BEGIN Given records

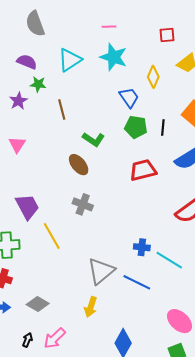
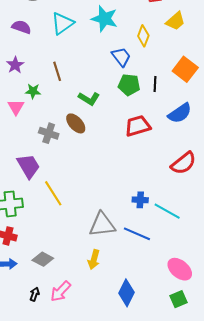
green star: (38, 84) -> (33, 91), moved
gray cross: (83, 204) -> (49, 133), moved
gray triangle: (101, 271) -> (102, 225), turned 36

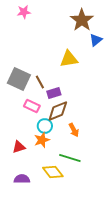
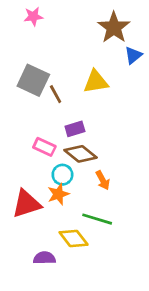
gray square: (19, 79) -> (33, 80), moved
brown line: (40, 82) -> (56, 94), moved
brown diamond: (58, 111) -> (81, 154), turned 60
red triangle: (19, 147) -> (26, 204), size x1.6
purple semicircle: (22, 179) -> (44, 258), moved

END Given records
BEGIN Given records

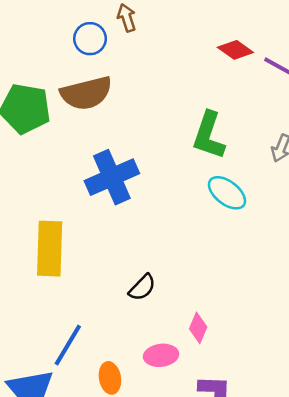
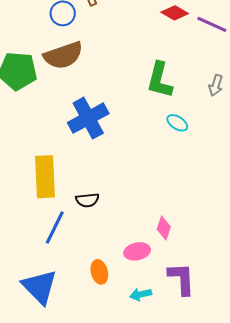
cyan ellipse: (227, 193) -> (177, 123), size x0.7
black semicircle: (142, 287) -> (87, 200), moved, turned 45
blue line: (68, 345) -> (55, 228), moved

END Given records
BEGIN Given records

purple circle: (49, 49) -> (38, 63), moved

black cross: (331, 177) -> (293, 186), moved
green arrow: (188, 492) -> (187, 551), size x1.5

END Given records

▶ **Task goal**: Above are the lines; repeat exactly the ones from the line containing "black semicircle: (142, 287)" down to the line containing "blue line: (68, 345) -> (55, 228), moved", both inclusive.

▶ **Solution to the exercise**:
black semicircle: (142, 287) -> (87, 200), moved, turned 45
blue line: (68, 345) -> (55, 228), moved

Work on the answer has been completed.